STORED DATA:
=-=-=
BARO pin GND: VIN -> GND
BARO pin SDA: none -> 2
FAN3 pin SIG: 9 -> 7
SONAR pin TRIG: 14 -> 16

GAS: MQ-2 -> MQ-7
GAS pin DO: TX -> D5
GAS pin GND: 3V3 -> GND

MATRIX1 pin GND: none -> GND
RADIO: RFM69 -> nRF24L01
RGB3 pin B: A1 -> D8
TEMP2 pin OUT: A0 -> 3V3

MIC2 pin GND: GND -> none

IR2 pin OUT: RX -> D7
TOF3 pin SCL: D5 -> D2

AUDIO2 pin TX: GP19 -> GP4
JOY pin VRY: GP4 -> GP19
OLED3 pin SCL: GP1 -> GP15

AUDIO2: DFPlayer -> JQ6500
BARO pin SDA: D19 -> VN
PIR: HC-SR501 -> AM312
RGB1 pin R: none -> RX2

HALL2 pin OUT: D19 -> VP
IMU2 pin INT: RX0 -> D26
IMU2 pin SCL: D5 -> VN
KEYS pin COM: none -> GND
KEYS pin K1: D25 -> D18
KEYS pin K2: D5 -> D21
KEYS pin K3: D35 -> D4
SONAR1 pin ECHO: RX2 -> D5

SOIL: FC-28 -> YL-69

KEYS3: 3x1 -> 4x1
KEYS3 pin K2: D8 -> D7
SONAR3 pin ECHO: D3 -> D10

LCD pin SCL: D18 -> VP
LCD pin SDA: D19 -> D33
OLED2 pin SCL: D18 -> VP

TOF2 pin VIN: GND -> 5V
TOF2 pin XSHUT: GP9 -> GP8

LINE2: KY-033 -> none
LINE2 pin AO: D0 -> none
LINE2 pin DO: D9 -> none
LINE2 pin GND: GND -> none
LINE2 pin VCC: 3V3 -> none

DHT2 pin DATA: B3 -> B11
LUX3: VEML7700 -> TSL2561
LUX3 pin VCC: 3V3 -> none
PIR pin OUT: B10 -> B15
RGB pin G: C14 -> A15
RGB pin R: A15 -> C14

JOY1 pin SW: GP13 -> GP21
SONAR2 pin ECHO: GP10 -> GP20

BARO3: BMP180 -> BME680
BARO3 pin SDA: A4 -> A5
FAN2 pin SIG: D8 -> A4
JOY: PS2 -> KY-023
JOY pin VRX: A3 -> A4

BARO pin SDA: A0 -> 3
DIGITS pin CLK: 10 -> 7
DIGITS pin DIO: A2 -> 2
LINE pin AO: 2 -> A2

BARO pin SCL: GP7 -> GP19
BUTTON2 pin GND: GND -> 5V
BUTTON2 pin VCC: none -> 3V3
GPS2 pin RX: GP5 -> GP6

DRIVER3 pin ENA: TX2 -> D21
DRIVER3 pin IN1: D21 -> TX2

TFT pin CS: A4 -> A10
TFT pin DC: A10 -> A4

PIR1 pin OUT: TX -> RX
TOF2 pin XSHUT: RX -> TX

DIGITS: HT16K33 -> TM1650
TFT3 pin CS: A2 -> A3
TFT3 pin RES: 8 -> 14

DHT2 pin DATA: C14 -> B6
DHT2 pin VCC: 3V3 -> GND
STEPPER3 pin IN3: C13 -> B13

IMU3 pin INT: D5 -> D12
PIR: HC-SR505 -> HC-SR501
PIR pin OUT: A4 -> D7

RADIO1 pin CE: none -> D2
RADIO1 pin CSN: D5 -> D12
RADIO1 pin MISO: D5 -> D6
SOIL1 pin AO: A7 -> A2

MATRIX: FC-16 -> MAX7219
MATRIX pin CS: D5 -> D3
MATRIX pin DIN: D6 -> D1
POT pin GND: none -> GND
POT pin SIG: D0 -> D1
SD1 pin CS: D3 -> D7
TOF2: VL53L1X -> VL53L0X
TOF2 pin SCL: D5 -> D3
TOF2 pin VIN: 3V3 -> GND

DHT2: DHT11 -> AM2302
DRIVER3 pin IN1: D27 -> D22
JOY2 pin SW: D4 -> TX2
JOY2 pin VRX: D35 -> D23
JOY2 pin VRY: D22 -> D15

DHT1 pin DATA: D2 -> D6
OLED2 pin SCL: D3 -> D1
=-=-=
TASK STATEMENT:
Return the entries exactly through the "MIC2 pin GND: GND -> none" line.

EXERCISE SOLUTION:
BARO pin GND: VIN -> GND
BARO pin SDA: none -> 2
FAN3 pin SIG: 9 -> 7
SONAR pin TRIG: 14 -> 16

GAS: MQ-2 -> MQ-7
GAS pin DO: TX -> D5
GAS pin GND: 3V3 -> GND

MATRIX1 pin GND: none -> GND
RADIO: RFM69 -> nRF24L01
RGB3 pin B: A1 -> D8
TEMP2 pin OUT: A0 -> 3V3

MIC2 pin GND: GND -> none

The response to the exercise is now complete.